## Supplied data
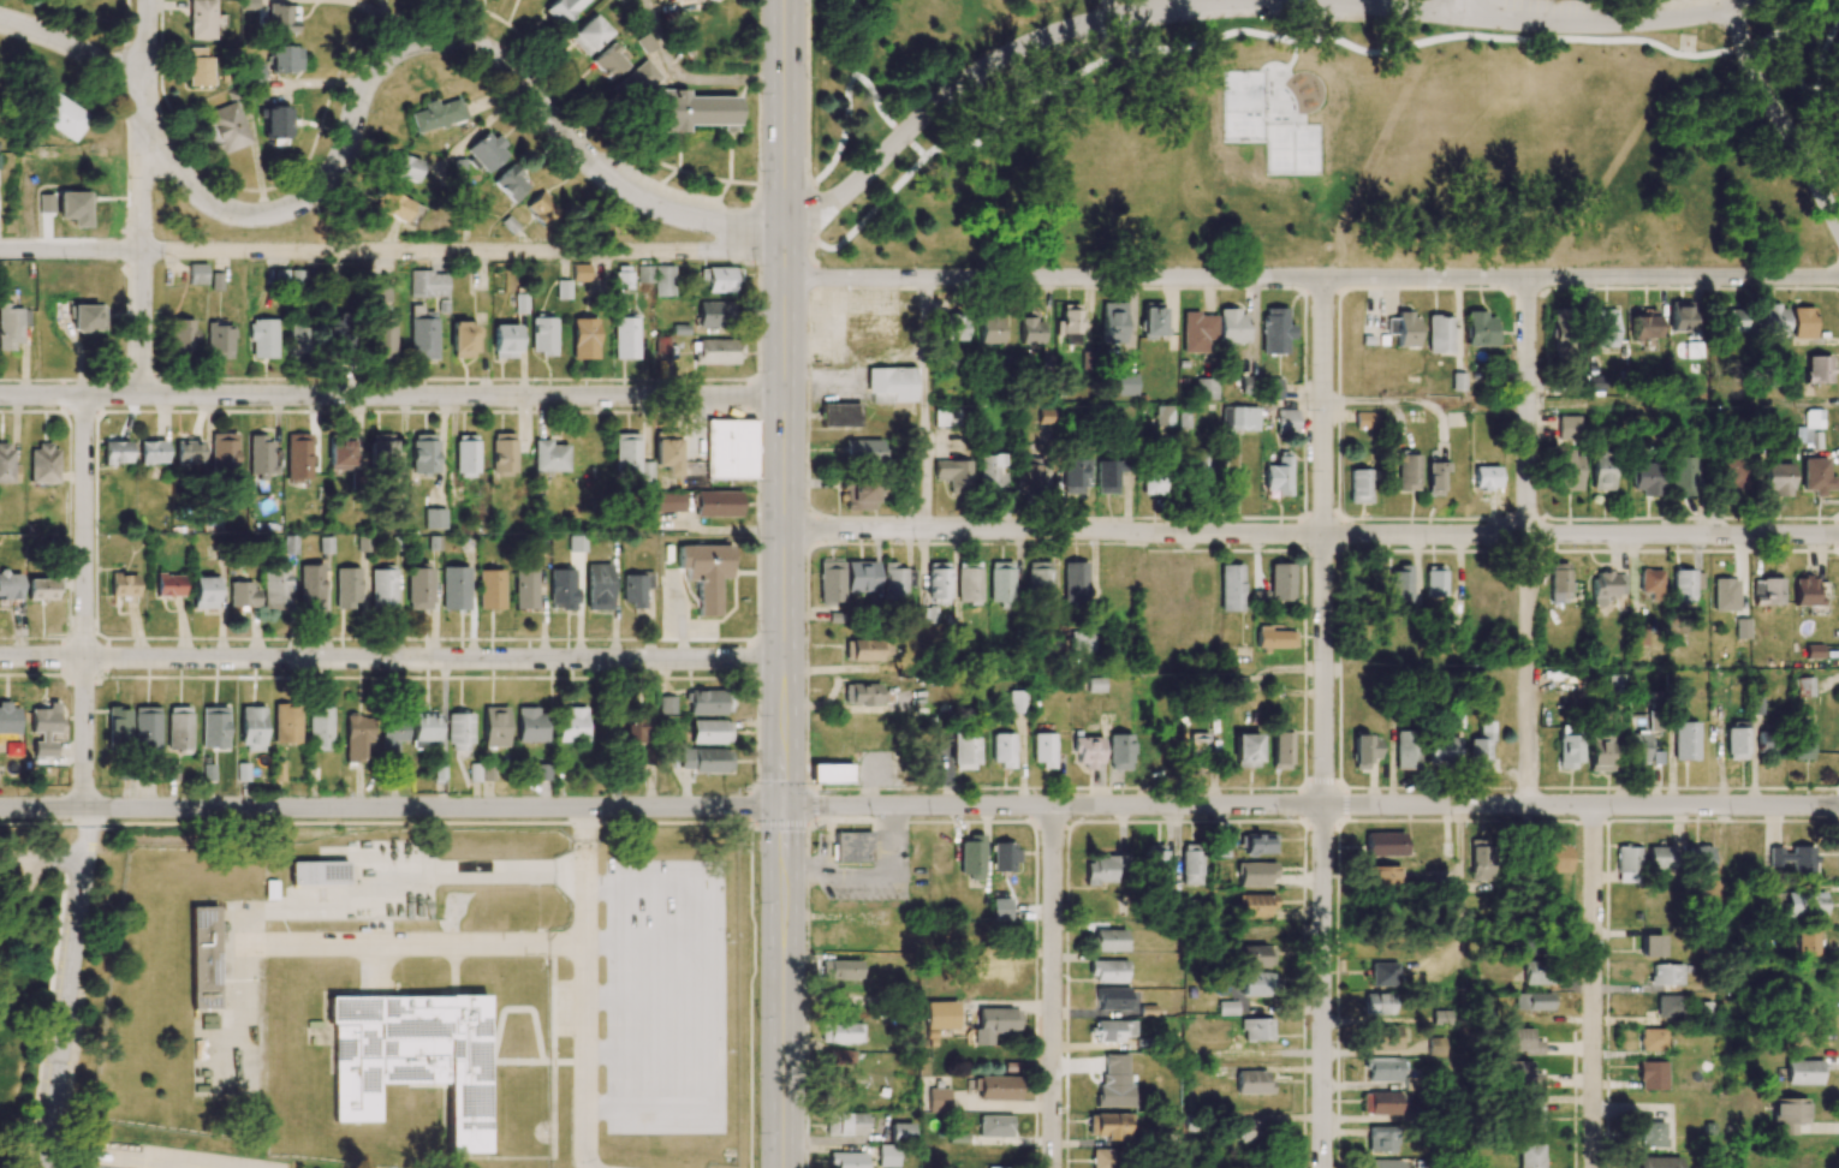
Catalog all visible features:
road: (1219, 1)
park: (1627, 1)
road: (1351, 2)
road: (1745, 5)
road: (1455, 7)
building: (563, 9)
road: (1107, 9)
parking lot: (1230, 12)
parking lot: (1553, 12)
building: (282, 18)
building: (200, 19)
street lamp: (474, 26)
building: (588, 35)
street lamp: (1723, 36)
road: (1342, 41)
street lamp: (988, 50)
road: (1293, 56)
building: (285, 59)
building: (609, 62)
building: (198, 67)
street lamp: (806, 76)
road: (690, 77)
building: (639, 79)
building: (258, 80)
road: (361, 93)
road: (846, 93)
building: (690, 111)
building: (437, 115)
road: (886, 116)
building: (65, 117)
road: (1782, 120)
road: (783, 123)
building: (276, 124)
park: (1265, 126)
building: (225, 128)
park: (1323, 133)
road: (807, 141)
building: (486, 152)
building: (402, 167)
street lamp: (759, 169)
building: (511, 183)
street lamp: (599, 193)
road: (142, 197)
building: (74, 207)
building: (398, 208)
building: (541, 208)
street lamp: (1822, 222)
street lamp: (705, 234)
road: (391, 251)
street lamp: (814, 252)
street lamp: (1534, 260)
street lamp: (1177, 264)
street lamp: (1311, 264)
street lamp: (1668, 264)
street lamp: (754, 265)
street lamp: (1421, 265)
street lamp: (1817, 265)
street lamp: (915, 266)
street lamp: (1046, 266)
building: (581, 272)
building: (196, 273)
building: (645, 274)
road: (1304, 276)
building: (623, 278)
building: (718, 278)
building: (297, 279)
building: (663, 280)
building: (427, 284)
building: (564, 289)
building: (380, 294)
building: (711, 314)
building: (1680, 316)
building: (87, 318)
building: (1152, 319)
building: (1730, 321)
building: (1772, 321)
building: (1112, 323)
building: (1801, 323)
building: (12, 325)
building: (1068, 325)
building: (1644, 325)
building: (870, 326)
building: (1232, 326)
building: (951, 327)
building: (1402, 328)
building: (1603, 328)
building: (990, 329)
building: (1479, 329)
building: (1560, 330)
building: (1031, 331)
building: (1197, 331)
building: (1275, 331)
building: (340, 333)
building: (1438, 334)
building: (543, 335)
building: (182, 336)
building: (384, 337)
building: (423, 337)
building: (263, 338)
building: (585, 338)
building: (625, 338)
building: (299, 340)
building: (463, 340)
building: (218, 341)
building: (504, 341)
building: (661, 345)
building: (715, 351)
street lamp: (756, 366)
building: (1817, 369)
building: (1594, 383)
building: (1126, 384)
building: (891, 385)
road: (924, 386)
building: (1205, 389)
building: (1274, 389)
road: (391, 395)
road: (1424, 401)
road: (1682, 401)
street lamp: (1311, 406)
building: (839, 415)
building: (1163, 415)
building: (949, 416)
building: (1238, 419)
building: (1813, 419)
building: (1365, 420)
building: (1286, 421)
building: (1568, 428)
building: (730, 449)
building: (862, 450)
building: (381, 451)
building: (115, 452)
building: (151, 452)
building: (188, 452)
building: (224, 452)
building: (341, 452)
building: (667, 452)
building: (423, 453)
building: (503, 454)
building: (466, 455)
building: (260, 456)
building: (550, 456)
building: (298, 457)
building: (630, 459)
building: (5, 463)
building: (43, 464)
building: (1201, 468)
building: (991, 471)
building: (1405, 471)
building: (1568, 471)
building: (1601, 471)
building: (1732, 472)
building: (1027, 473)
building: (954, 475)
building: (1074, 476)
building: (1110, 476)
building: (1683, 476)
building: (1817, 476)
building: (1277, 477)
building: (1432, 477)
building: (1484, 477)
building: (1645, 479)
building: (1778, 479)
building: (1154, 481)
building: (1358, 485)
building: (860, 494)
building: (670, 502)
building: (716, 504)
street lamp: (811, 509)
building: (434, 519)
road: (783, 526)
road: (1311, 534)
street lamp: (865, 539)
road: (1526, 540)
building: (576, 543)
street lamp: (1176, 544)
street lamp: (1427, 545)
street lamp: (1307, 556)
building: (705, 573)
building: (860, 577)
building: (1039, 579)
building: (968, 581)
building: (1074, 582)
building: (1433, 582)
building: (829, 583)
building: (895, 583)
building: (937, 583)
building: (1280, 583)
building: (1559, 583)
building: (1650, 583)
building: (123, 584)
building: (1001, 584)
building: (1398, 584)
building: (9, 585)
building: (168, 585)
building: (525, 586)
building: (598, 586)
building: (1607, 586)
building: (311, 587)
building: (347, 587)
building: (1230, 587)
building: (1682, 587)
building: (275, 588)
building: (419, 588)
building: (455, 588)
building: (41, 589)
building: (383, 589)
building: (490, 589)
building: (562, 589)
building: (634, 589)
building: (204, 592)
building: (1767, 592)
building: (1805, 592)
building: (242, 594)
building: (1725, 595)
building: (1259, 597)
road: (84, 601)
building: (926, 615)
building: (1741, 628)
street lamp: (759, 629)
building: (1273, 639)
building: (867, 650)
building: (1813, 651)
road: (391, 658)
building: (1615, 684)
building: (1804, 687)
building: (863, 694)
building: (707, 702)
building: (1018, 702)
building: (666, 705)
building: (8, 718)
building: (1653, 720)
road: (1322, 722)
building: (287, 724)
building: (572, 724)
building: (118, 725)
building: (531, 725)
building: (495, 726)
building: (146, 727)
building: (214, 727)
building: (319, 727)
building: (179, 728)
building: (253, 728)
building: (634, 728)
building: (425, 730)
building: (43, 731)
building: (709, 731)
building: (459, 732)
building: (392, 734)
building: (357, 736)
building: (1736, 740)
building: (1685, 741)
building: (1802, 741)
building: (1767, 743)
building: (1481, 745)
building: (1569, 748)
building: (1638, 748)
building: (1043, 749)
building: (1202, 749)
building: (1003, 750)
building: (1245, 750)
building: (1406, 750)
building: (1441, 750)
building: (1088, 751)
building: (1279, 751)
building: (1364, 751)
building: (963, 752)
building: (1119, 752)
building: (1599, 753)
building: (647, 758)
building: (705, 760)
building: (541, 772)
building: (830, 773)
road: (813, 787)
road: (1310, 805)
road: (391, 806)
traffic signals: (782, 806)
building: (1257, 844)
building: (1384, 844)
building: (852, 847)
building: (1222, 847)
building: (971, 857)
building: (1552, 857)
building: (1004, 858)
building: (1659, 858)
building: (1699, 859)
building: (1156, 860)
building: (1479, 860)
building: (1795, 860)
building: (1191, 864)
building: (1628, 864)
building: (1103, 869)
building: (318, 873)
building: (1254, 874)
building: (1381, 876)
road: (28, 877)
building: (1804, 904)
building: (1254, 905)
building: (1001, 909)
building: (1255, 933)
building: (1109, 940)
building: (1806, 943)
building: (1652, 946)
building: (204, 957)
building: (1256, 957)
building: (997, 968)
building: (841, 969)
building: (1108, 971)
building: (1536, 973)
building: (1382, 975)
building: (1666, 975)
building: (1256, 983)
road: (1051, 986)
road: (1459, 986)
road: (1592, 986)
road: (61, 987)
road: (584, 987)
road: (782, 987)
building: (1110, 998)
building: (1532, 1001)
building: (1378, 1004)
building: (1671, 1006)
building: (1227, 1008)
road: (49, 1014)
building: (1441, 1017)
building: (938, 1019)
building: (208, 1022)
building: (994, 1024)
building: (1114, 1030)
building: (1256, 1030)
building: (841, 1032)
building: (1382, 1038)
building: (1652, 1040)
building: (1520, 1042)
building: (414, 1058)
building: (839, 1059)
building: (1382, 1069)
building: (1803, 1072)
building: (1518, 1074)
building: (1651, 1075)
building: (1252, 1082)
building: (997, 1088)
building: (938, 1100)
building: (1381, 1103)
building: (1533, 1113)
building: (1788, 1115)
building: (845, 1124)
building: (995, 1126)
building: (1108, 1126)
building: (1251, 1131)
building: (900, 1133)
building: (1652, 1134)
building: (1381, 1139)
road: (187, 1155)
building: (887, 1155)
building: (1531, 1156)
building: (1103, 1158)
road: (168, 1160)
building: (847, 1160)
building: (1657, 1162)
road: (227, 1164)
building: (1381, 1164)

## What is required
For each line above that includes the word "parking", make a copy of that line.

## Result of this exercise
parking lot: (1230, 12)
parking lot: (1553, 12)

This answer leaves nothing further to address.